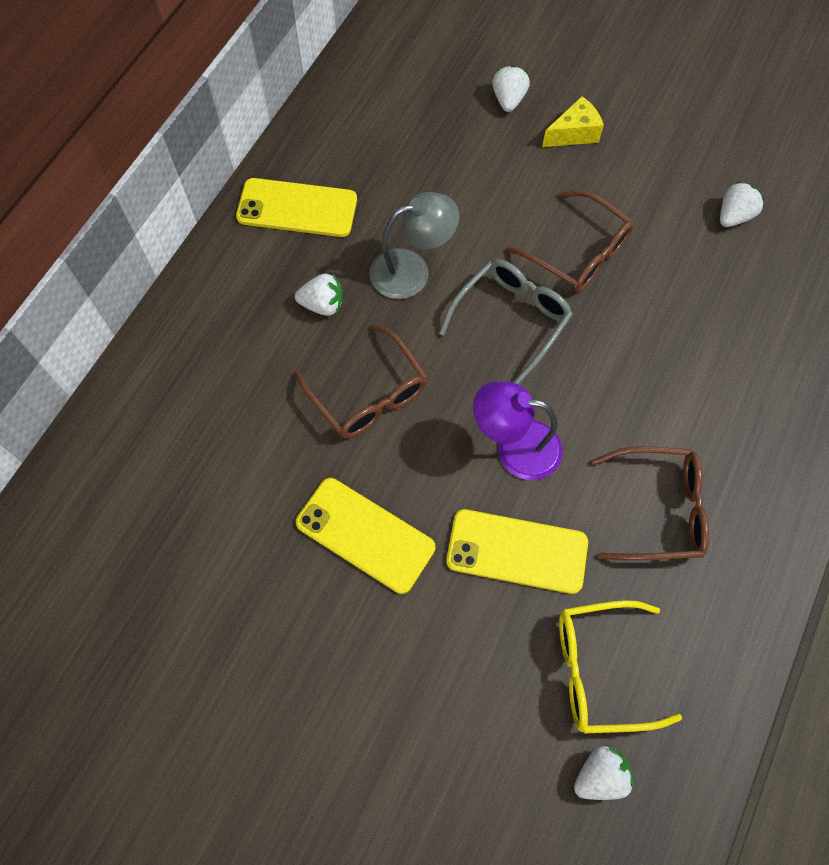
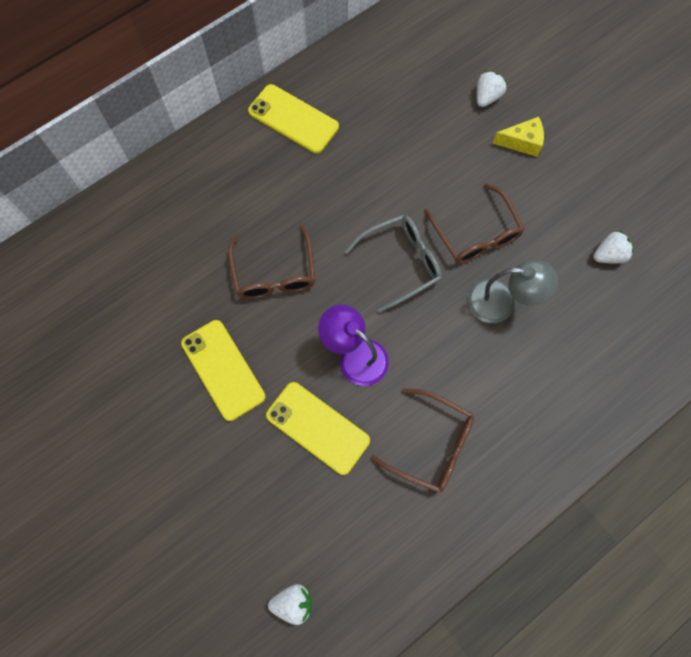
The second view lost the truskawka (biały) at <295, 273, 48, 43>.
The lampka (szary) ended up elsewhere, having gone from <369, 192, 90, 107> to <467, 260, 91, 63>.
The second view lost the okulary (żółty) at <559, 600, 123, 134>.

- - -

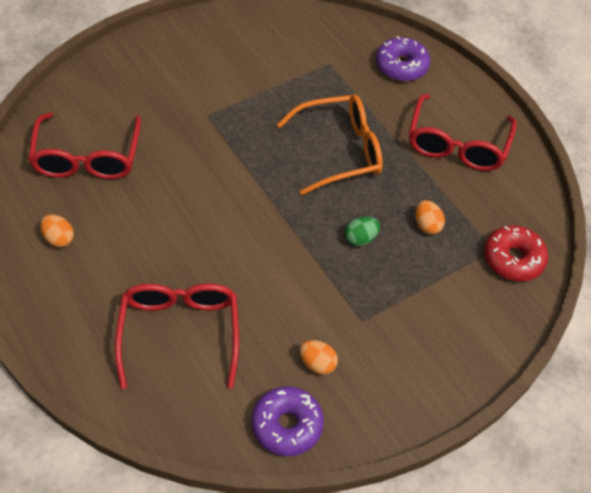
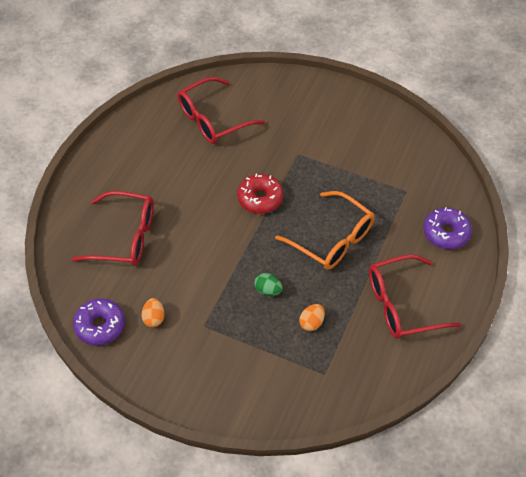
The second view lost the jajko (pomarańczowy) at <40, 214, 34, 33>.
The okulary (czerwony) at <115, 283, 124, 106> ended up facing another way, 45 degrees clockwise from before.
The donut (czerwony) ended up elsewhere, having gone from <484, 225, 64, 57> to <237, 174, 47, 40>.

- - -

Try it =>
Which of the lines above include the word "view"? List those lines.

Response =>
The second view lost the truskawka (biały) at <295, 273, 48, 43>.
The second view lost the okulary (żółty) at <559, 600, 123, 134>.
The second view lost the jajko (pomarańczowy) at <40, 214, 34, 33>.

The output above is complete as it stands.